WORK ITEM => Gather up every line from the entries below that uses the word "none".

THE INPUT =>
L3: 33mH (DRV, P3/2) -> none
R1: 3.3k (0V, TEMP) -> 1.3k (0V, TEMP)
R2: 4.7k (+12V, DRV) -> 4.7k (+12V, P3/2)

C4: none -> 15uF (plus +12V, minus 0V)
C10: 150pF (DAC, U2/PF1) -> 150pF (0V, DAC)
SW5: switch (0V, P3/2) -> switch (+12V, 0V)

RESULT OF THE EXERCISE =>
L3: 33mH (DRV, P3/2) -> none
C4: none -> 15uF (plus +12V, minus 0V)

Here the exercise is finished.